Goal of the exercise
Report only the number of lines in the rows below that contain the string "kern". Matching is case-sensitive.

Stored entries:

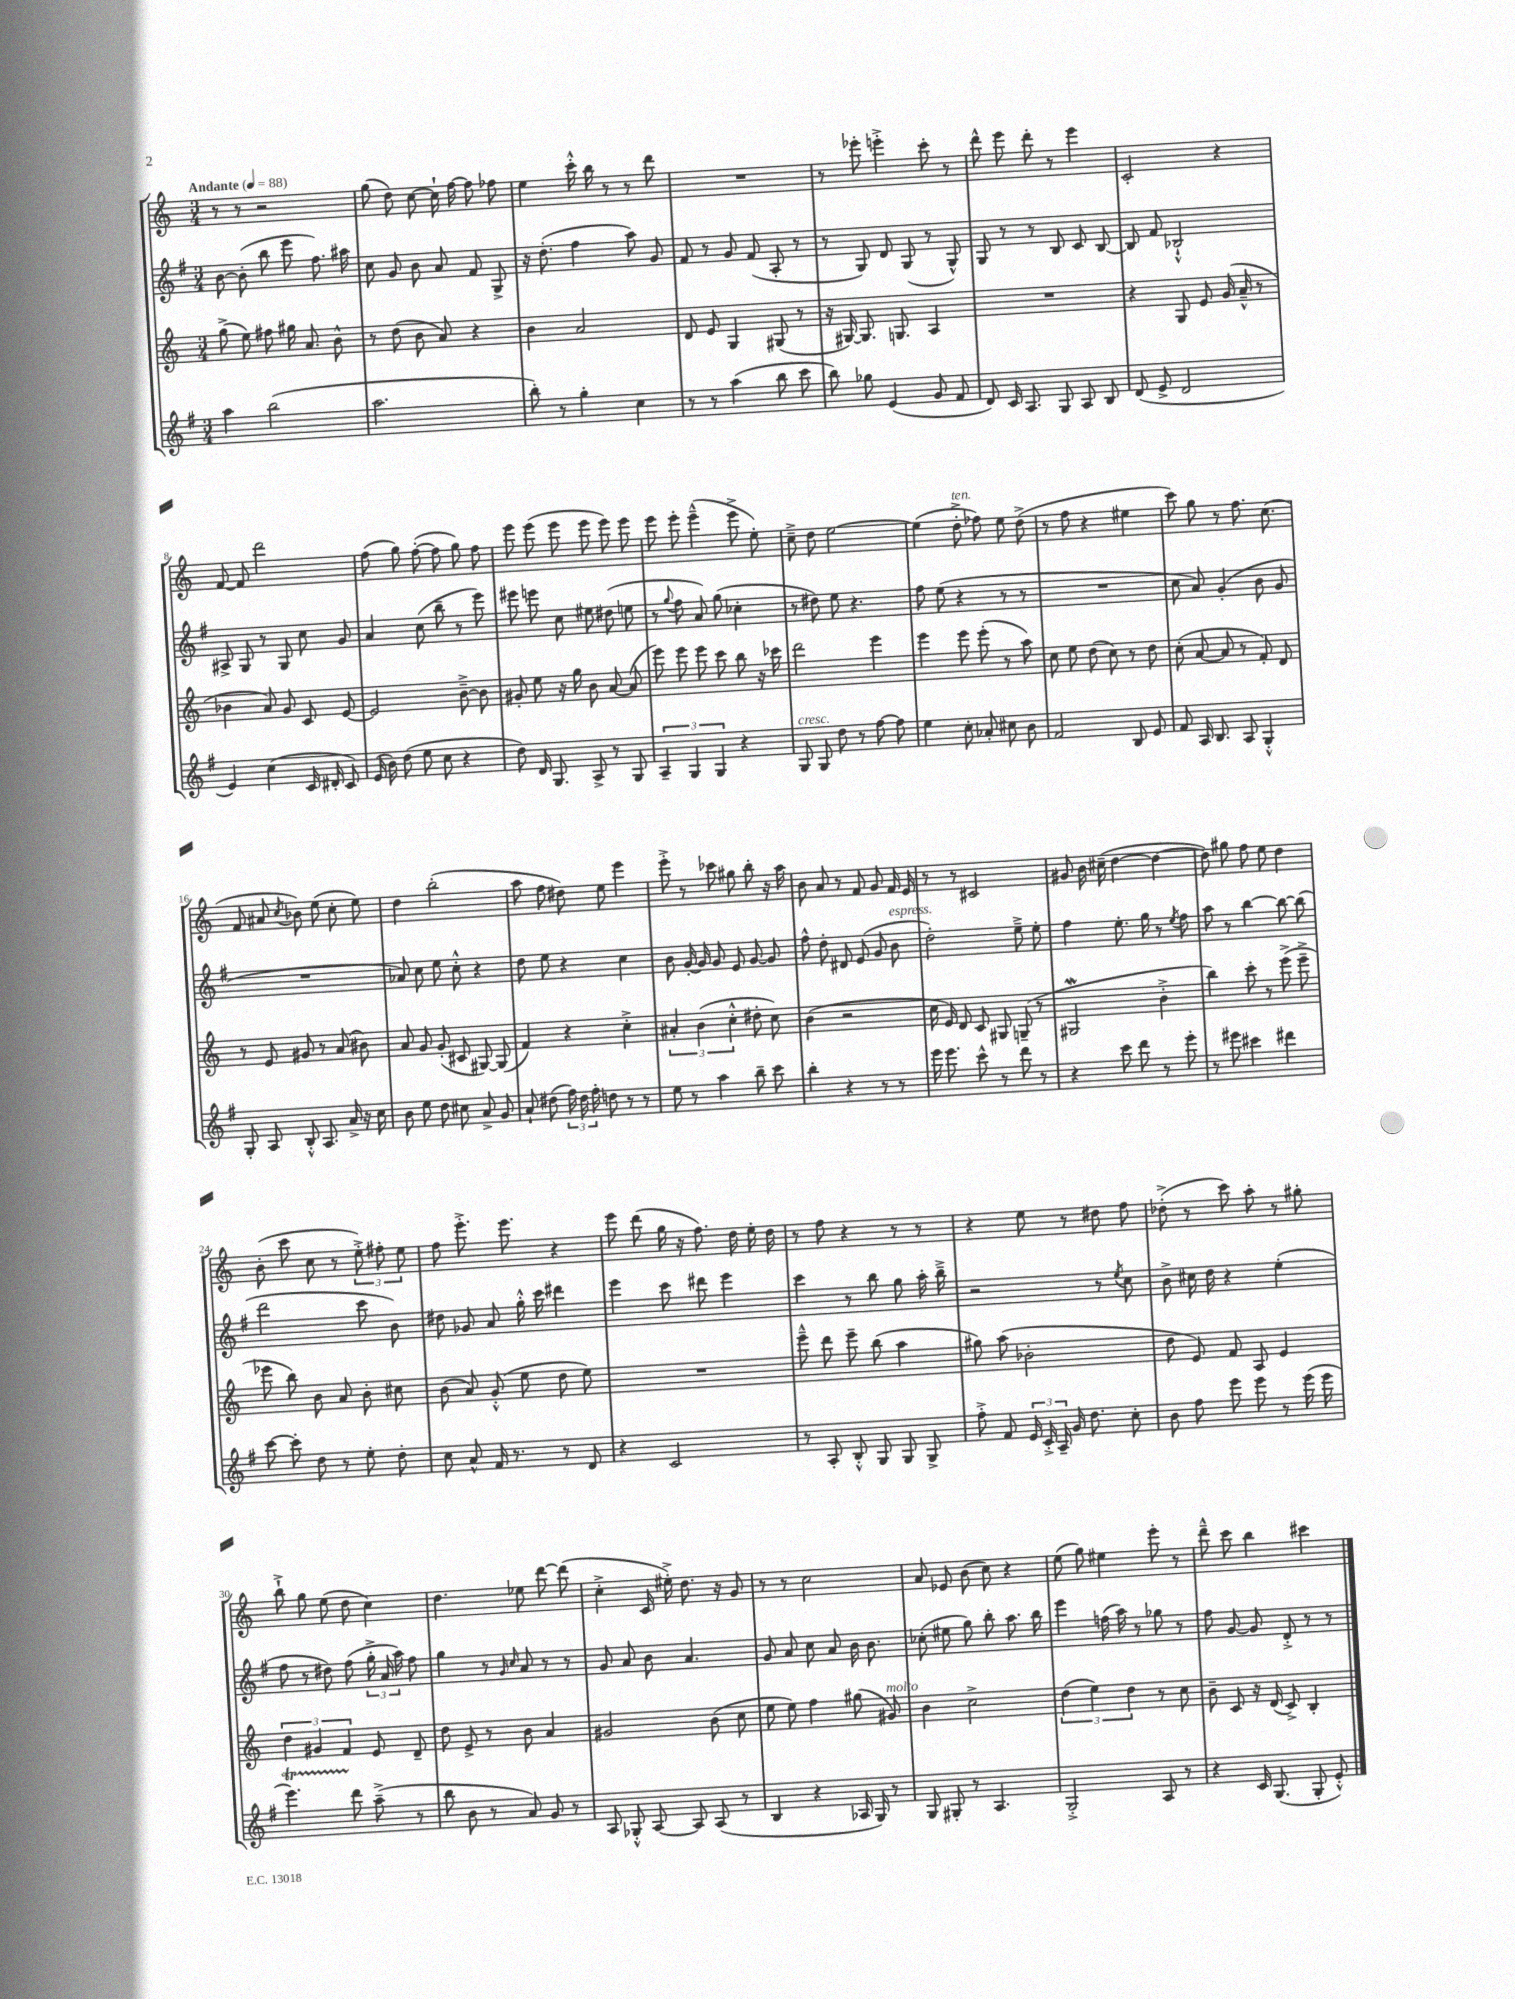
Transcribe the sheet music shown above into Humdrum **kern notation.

**kern	**kern	**kern	**kern
*staff4	*staff3	*staff2	*staff1
*clefG2	*clefG2	*clefG2	*clefG2
*k[f#]	*k[]	*k[f#]	*k[]
*M3/4	*M3/4	*M3/4	*M3/4
*MM88	*MM88	*MM88	*MM88
4aa	(8gg^	[8b	8r
.	8ee)	(8b']	8r
(2bb	8ff#	8bb	2r
.	16gg#	8eee	.
.	8.a	.	.
.	.	8.ff#)	.
.	8b^^	.	.
.	.	16aa#	.
=	=	=	=
2.aa	8r	8cc	(8gg
.	(8dd	8g	8dd)
.	8b	8b	[8cc
.	8a)	8a	16cc`]
.	.	.	[16ff
.	4r	8f#	8ff]
.	.	8G^	8ff-
=	=	=	=
8bb')	4b	16r	4ee
.	.	(8.dd'	.
8r	.	.	.
4gg'	2a	4ff#	16ccc'^^
.	.	.	16bb
.	.	.	8r
4cc	.	8aa)	8r
.	.	8g	8ddd
=	=	=	=
8r	8d	8f#	2.r
8r	8e	8r	.
(4aa	4G	8g	.
.	.	(8f#	.
8bb	(8G#	8A'	.
8ccc	8r	8r	.
=	=	=	=
8bb)	16r	8r	8r
.	[16G#)	.	.
8gg-	8.G#]	8G)	8eee-'
(4e	.	8d	4eee'^
.	8.G	.	.
.	.	(8G	.
8g	4A	8r	8ccc'
8f#	.	8G^^)	8r
=	=	=	=
8d)	2.r	8G	8ddd^^
16c	.	8r	8eee
8.A	.	.	.
.	.	8r	8ddd'
8G	.	8B	8r
8A	.	8c	4eee
8B	.	[8B	.
=	=	=	=
(8d	4r	8B]	2c'
8e^	.	8f#	.
2d	8G	2B-`^^	.
.	8e	.	.
.	(16g	.	4r
.	16a~^^	.	.
.	8r	.	.
=	=	=	=
4e)	4b-	8A#^	[8f
.	.	8G	8f]
(4cc	8a)	8r	2ddd
.	8g	8G	.
16c	8c	8cc	.
16d#'	.	.	.
8c)	[8e	8g	.
=	=	=	=
(16e	2e]	4a	(8ff
16b)	.	.	.
(8dd	.	.	8gg)
8ee	.	(8cc	([8ff'
8cc	.	8bb~	8ff]
4r	[8b~^	8r	8gg)
.	8b]	8eee)	8ff
=	=	=	=
8dd)	8g#'	8eee#	8eee
16d	8ee	8eee	(8eee
8.G	.	.	.
.	16r	8cc	8eee
.	16gg	.	.
8A^	8b	8ee#	8eee
8r	[8a	(8dd#	8eee)
8G	(8a]	8ee	8eee
=	=	=	=
6A~	8eee)	8r	8eee
.	.	8qqgg	.
.	8eee	8ff#	8eee'
6G	.	.	.
.	8eee	8a)	(4eee~^^
6G	.	.	.
.	8ccc	(8gg	.
4r	8bb	4cc-'	8eee^
.	16r	.	8ee')
.	16ccc-	.	.
=	=	=	=
8G	2ddd	8r	8cc~^
8G	.	8dd#)	8dd
8dd	.	8ee	[2ee
8r	.	4.r	.
[8ff#	4eee	.	.
8ff#]	.	.	.
=	=	=	=
4ee	4eee	8ff#	(4ee]
.	.	(8ee	.
8cc'	8eee	4r	8dd'^
8a-'	(8eee'	.	8ff-)
8cc#	8r	8r	8ee
8b	8aa)	8r	(8dd^
=	=	=	=
2f#	8cc	2.r	8r
.	8ee	.	8ff
.	(8dd	.	4r
.	8cc)	.	.
8B	8r	.	4ee#
8e	8dd	.	.
=	=	=	=
8f#	(8cc'	8cc	8ccc)
16A	[8a	8a)	8gg
8.B	.	.	.
.	8a]	(4g'	8r
8A	8r	.	8.ff
4G'^^	8f')	8b	.
.	.	.	(8.cc
.	8d	8g	.
=	=	=	=
8G'	8r	2.r	8f
8A	8e	.	8a#
.	.	.	8qcc
8B'^^	8g#	.	8b-)
8.A	8r	.	(8ee
.	(8a	.	8cc'
16a^	.	.	.
16r	8b#)	.	8ee)
16cc	.	.	.
=	=	=	=
8b	8a	8a-)	4dd
8ee	8g	8cc	.
8dd	(8g'	8ee	(2bb'
8cc#	8c#	8cc'^^	.
8a^	[8G#)	4r	.
8g	(8G#]	.	.
=	=	=	=
8a`	4f)	8dd	8aa
(8dd#	.	8ee	8ff
24ff#)	4r	4r	8dd#)
24dd#	.	.	.
24ff#'	.	.	.
8dd	.	.	8ee
8r	4cc'^	4cc	4eee
8r	.	.	.
=	=	=	=
8ee	6a#'	8b	8eee'^
8r	.	[16g'	8r
.	(6b	.	.
.	.	16g]	.
4aa	.	8g	8ccc-
.	6cc'^^	.	.
.	.	8e	8gg#
8bb~	8dd#'	[8g	8bb'
8ccc	8cc)	8g]	16r
.	.	.	16aa
=	=	=	=
4bb'	(4b	8ff#^^	8b
.	.	8dd'	8a
4r	2r	8d#	8r
.	.	(8e	8f
8r	.	8g	8g
8r	.	8b	16f
.	.	.	16e
=	=	=	=
16eee	16cc	2dd')	8r
8.eee	16e)	.	.
.	8d	.	8r
8ccc^^	8c	.	2c#
8r	8G#	.	.
8ddd	(8G~	8ee~^	.
8r	8r	8ee'	.
=	=	=	=
4r	2G#	4ff#	8g#
.	.	.	16b
.	.	.	(16cc#~
8ccc	.	8.ee'	[4dd
8ddd	.	.	.
.	.	16gg	.
8r	4b'^	8r	4dd_
.	.	8qee	.
8eee'	.	8ff#	.
=	=	=	=
8r	4bb)	8aa	8dd])
8eee#	.	8r	8gg#
4ccc#	8ccc'	[4bb	8ff
.	8r	.	8ee
4ddd#	(8eee^	8bb_	4dd
.	8eee~^	(8bb]	.
=	=	=	=
[8ccc	8eee-	2ddd	(8b'
8ccc']	8bb)	.	8ccc
8dd	8b	.	8cc
8r	8a	.	8r
8ee'	8b'	8ccc	12ee'^)
.	.	.	12ff#'
8dd'	8cc#	8b)	.
.	.	.	12ee
=	=	=	=
8cc	(8b	8dd#	8ff
8a^^	8a)	8g-	8.eee'^
16f#	(8g'^^	8a	.
8.r	.	.	8.eee
.	8ee	16gg'^^	.
.	.	16ccc	.
8r	8dd	4ddd#	4r
8d	8ee)	.	.
=	=	=	=
4r	2.r	4eee	8eee
.	.	.	(8ddd
2c	.	8ccc	16gg
.	.	.	16r
.	.	8ddd#	8.ff)
.	.	4eee	.
.	.	.	16dd
.	.	.	16ee'
.	.	.	16dd
=	=	=	=
8r	8eee~^^	4ccc	8r
8A'	8ddd	.	8ff
8B'^^	8eee~	8r	4r
8G	(8bb	8bb	.
8G	4aa	8gg	8r
8G^	.	16aa'	8r
.	.	16bb~^	.
=	=	=	=
8ff#'^	8gg#)	2r	4r
8f#	(8aa	.	.
24e	2b-'	.	8ee
24c'^	.	.	.
24A~	.	.	.
16g	.	.	8r
8.dd	.	.	.
.	.	8r	8dd#
.	.	8qee	.
8cc'	.	8cc	8ff
=	=	=	=
8b	8dd	8b^	(8dd-'^
8ff#	8e)	16cc#	8r
.	.	16dd	.
8eee	8f	4r	8ccc)
8eee	8A	.	8aa'
8r	4e	(4ee'	8r
(16eee	.	.	8gg#'
16eee	.	.	.
=	=	=	=
4.eee)	6dd	8ff#	8bb`^
.	.	8r	8gg
.	6g#	.	.
.	.	8dd#)	(8ee
.	6f	.	.
8ddd	.	(8ff#	8dd
(8aa~^	8e	24gg'^	4cc)
.	.	24a	.
.	.	24aa)	.
8r	8d~	8ff#	.
=	=	=	=
8bb	8dd	4gg	4.dd
8b	8e^	.	.
8r	8r	8r	.
.	.	16qqg	.
.	.	16qqcc	.
8a)	8b	8a	8ee-
8g	4a	8r	[8ddd
8r	.	8r	(8ddd]
=	=	=	=
8A	2g#	8g	4cc'^
8G-'^^	.	8a	.
[8A	.	8b	16c
.	.	.	16ee#'^)
8A]	.	4.a	8.dd
(8A	(8b	.	.
.	.	.	16r
8r	8cc	.	8g
=	=	=	=
4B	8ee	8g	8r
.	8ee)	8a	8r
4r	4ff	8cc	2cc
.	.	8a	.
16A-	(8gg#	16b	.
16G)	.	8.b	.
8r	8g#)	.	.
=	=	=	=
8G	4b	(8cc-'	8a
8G#'	.	8ee#	8e-
8r	2cc^	8gg)	(8b
4.A	.	8bb'	8cc)
.	.	8.aa	4r
.	.	16bb	.
=	=	=	=
2G'^	(6dd	4eee	(8ee
.	.	.	8gg)
.	6ee)	.	.
.	.	(16ff	4ee#
.	.	16aa)	.
.	6dd	.	.
.	.	8r	.
8A	8r	8gg-	8eee'
8r	8cc	8r	8r
=	=	=	=
4r	8b~	8ff#	8ddd~^^
.	8c	[8g	8ccc
16c	16r	8g]	4bb
(8.G	(16d	.	.
.	8c^)	8d'^	.
8G'	4B'	8r	4ccc#
8e'^^)	.	8r	.
==	==	==	==
*-	*-	*-	*-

Response to the task
2